GIVEN ENTRIES:
━━━━
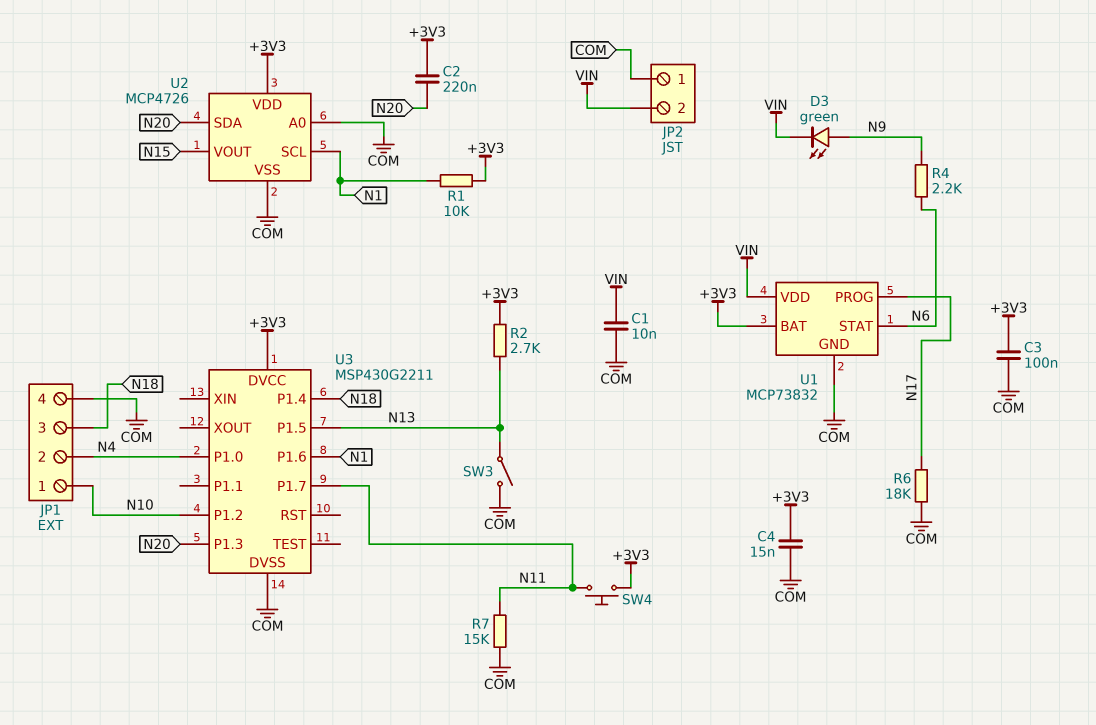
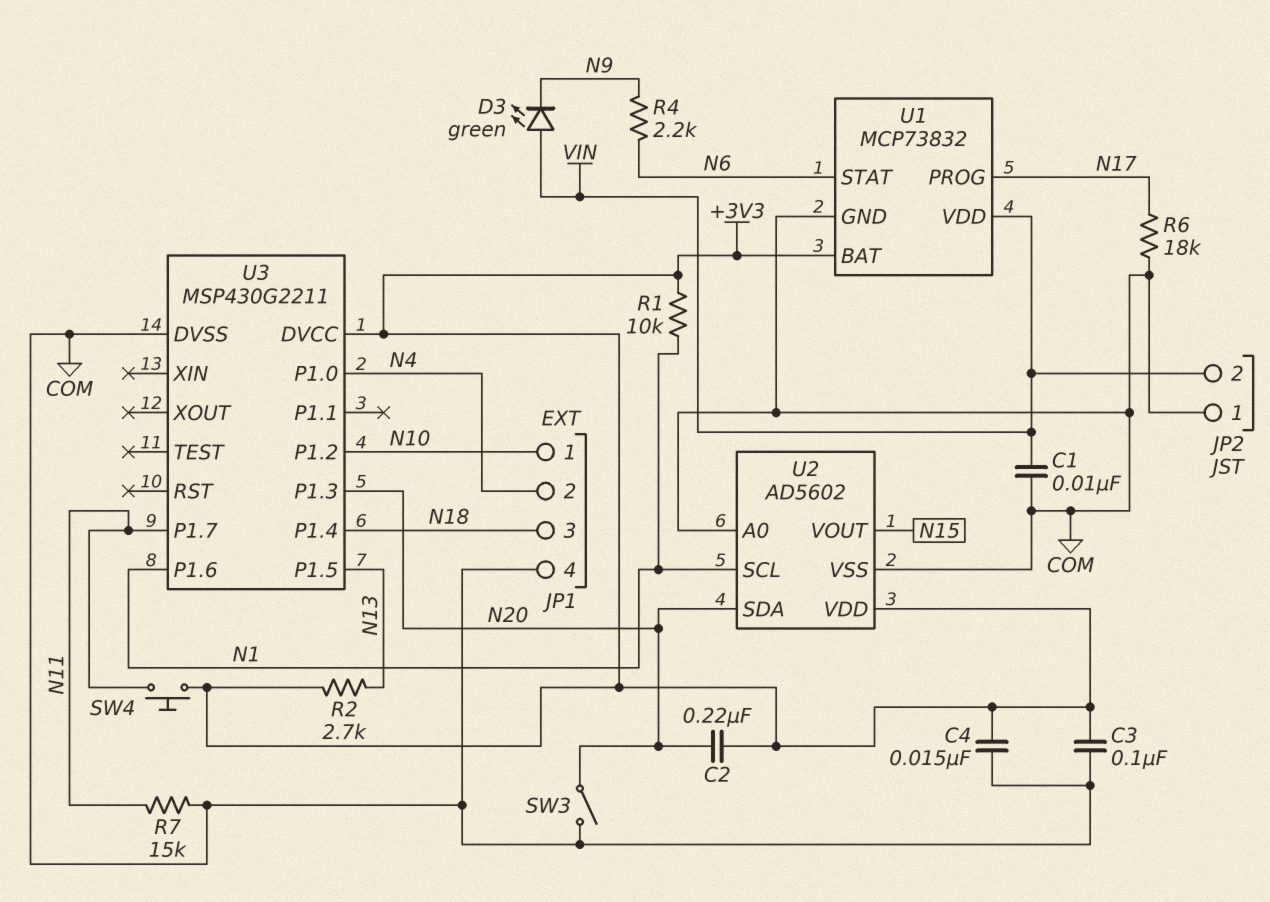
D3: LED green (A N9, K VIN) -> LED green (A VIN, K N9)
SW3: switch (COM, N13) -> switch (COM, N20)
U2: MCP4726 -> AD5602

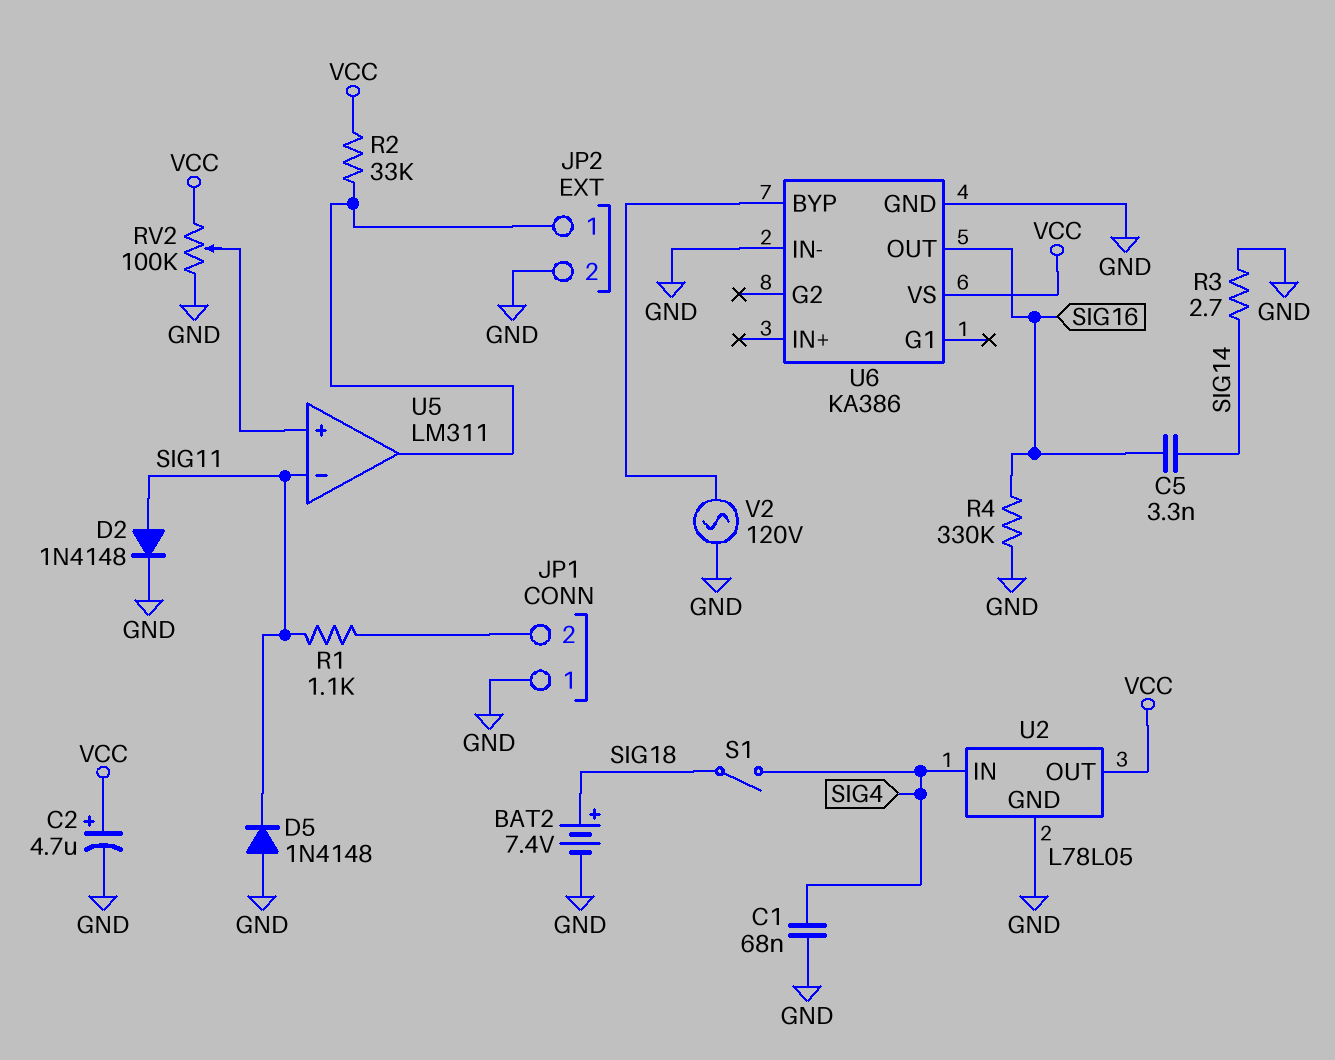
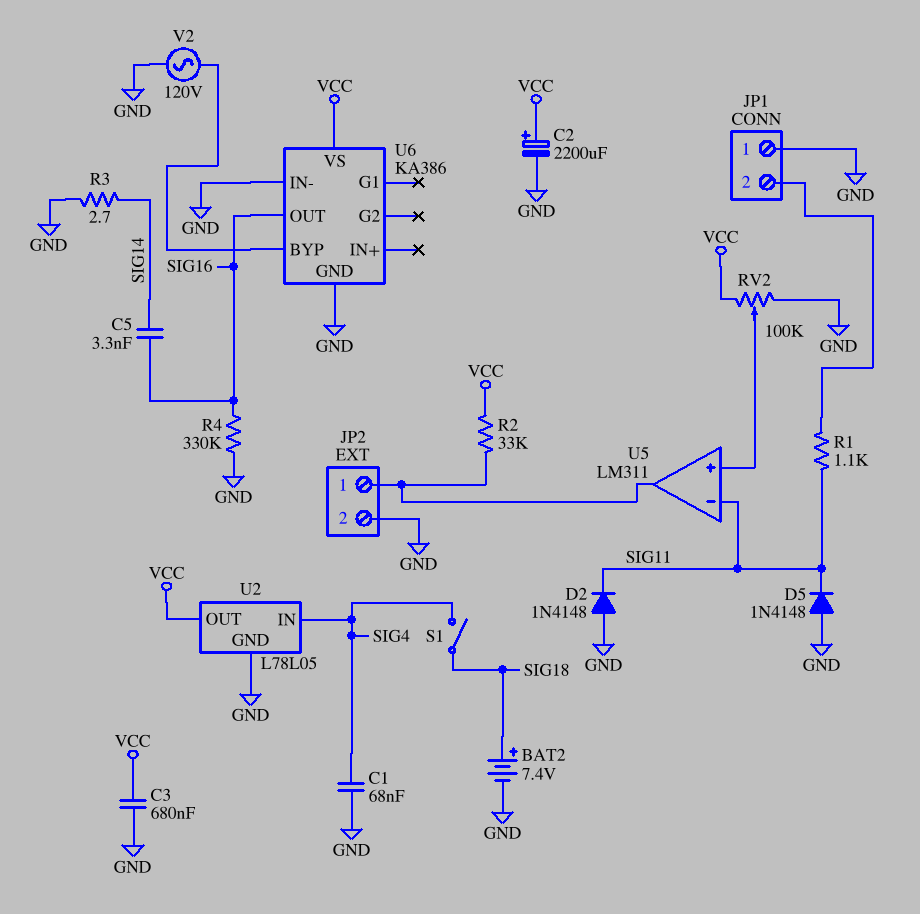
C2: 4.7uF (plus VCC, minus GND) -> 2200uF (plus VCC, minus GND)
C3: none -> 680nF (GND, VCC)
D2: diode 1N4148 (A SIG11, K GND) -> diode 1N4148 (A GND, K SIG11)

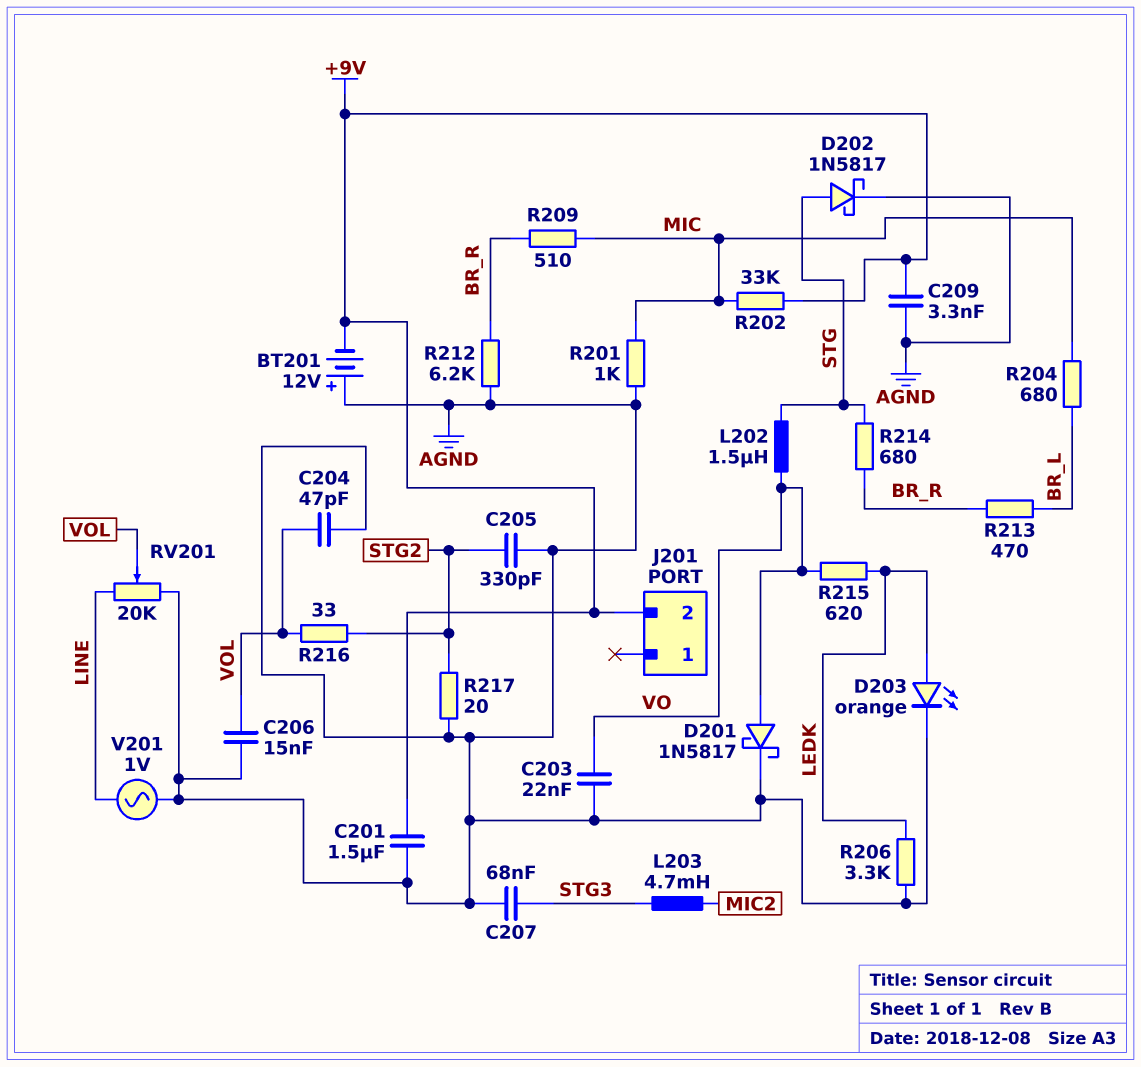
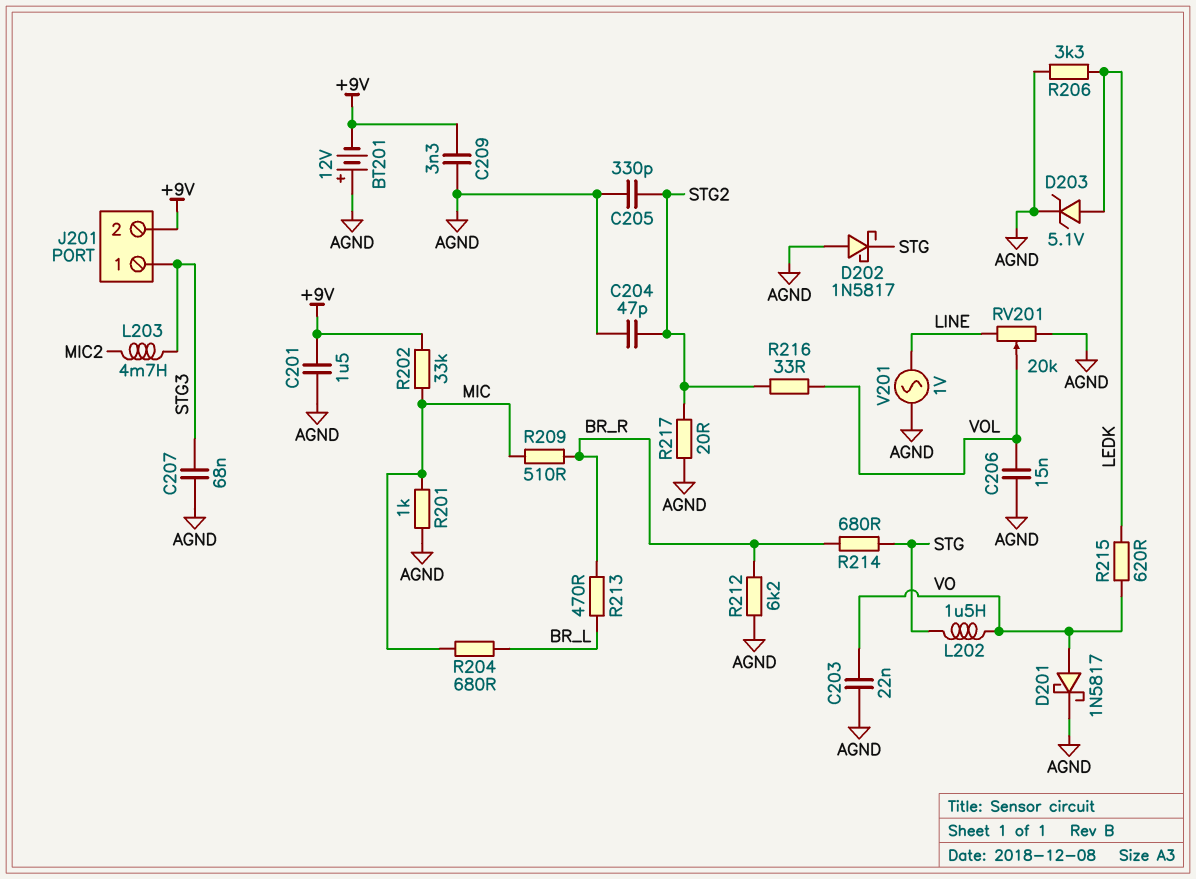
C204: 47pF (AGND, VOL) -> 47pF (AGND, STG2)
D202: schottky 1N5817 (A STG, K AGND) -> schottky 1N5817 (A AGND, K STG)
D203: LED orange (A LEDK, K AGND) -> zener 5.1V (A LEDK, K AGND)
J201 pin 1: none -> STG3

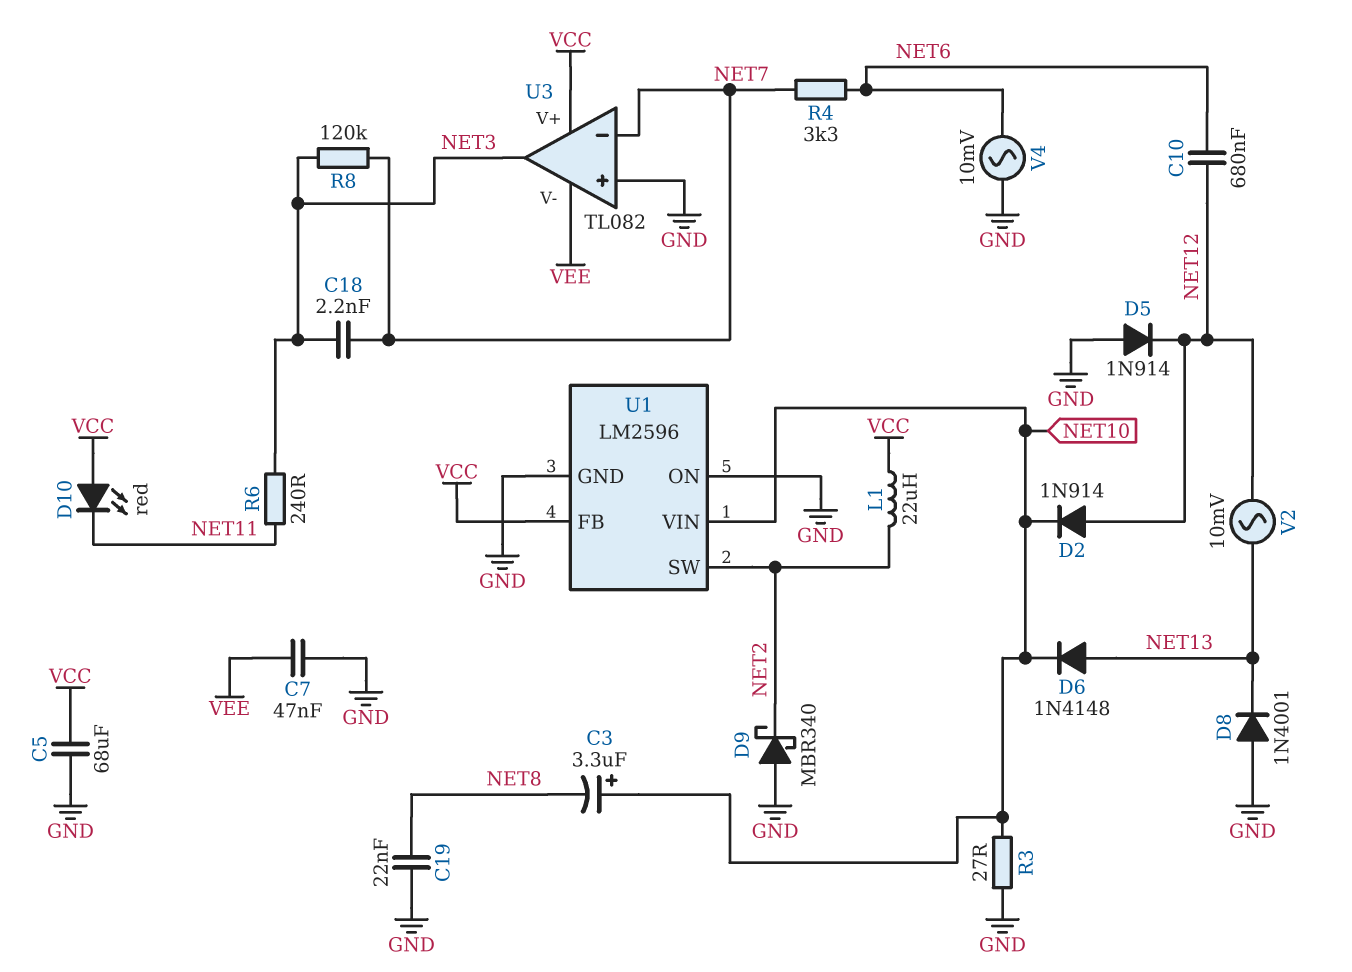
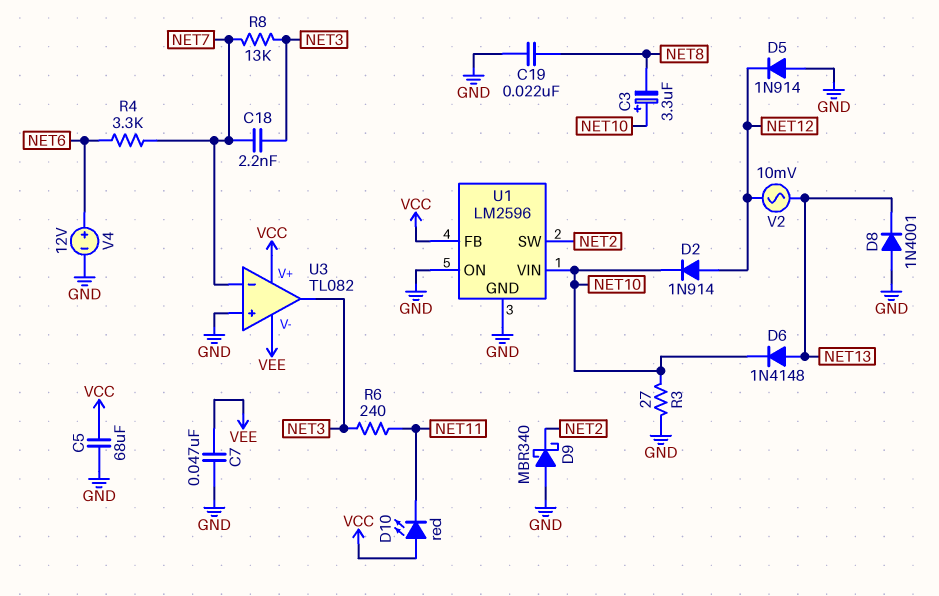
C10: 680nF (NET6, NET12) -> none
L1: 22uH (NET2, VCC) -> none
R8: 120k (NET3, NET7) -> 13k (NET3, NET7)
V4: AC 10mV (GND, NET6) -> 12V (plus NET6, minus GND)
━━━━
Starting at the line that contains "C2: 4.7uF (plus", transcribe every line through the end of the listing exactly, including both end lines and excluding pictures.

OUTPUT BELOW:
C2: 4.7uF (plus VCC, minus GND) -> 2200uF (plus VCC, minus GND)
C3: none -> 680nF (GND, VCC)
D2: diode 1N4148 (A SIG11, K GND) -> diode 1N4148 (A GND, K SIG11)

C204: 47pF (AGND, VOL) -> 47pF (AGND, STG2)
D202: schottky 1N5817 (A STG, K AGND) -> schottky 1N5817 (A AGND, K STG)
D203: LED orange (A LEDK, K AGND) -> zener 5.1V (A LEDK, K AGND)
J201 pin 1: none -> STG3

C10: 680nF (NET6, NET12) -> none
L1: 22uH (NET2, VCC) -> none
R8: 120k (NET3, NET7) -> 13k (NET3, NET7)
V4: AC 10mV (GND, NET6) -> 12V (plus NET6, minus GND)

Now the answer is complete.